** Opening DATA PROVIDED block **
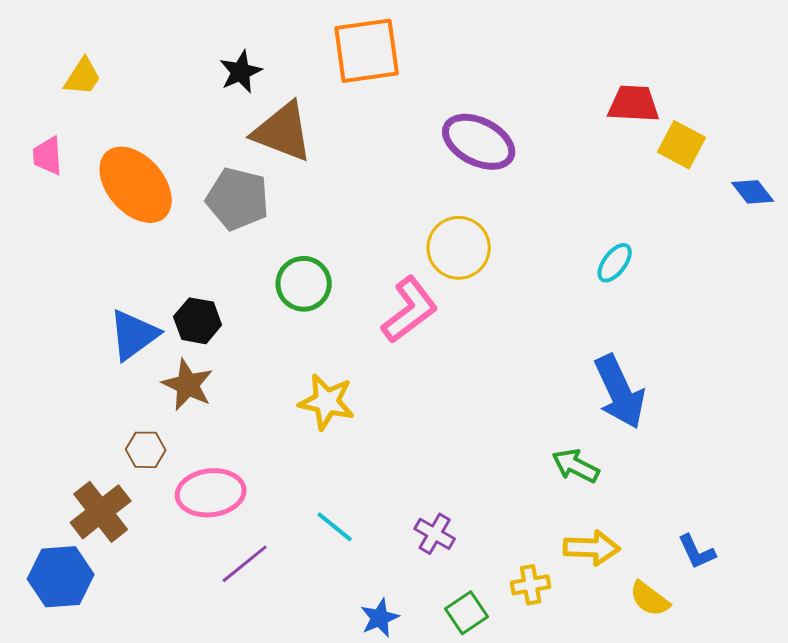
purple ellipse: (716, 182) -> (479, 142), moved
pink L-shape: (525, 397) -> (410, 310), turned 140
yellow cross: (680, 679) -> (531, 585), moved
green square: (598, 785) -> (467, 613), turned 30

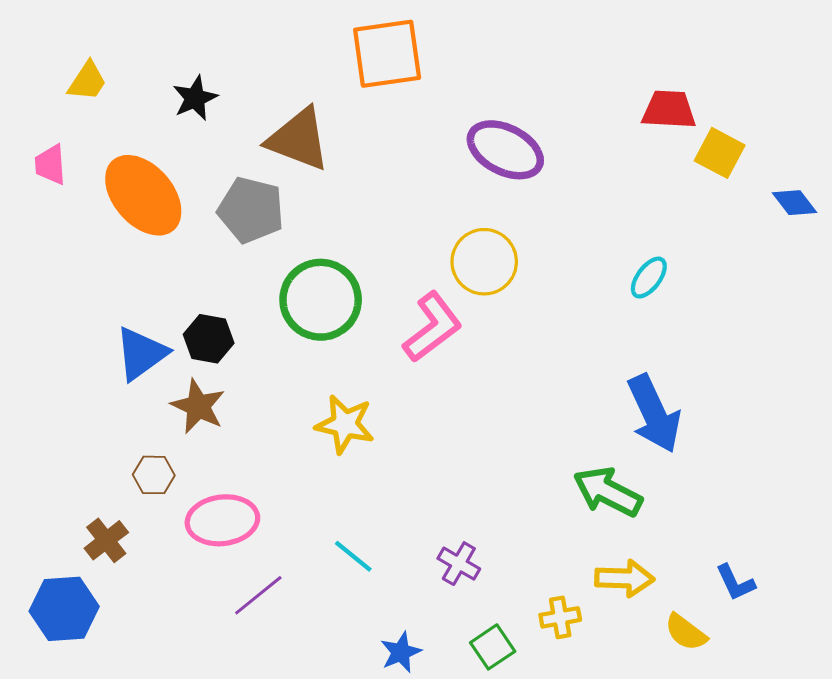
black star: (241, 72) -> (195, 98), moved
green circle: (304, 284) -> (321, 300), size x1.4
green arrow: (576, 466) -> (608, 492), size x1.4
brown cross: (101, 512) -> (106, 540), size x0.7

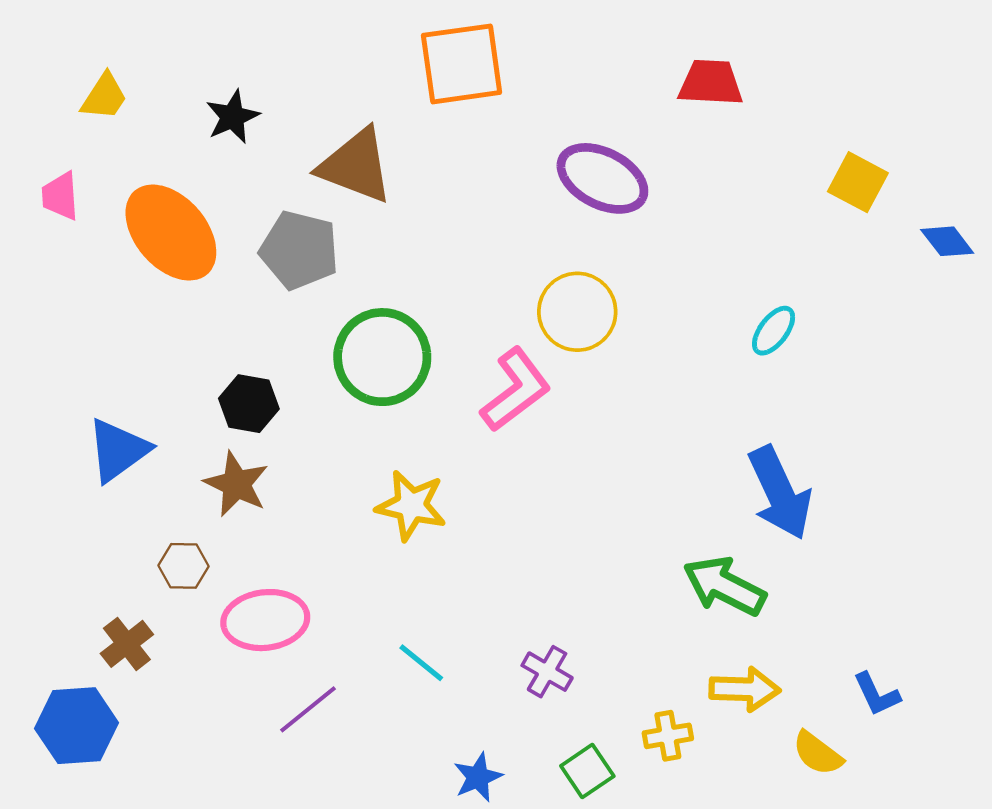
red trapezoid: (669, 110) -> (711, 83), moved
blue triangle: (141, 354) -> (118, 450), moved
** Closing DATA PROVIDED block **
__EXERCISE__:
Write out exactly the lines from the line containing "green arrow: (576, 466)" through the last line of the listing above, please, and leave out any pictures.

__SOLVED EXERCISE__:
green arrow: (576, 466) -> (608, 492), size x1.4
brown cross: (101, 512) -> (106, 540), size x0.7

red trapezoid: (669, 110) -> (711, 83), moved
blue triangle: (141, 354) -> (118, 450), moved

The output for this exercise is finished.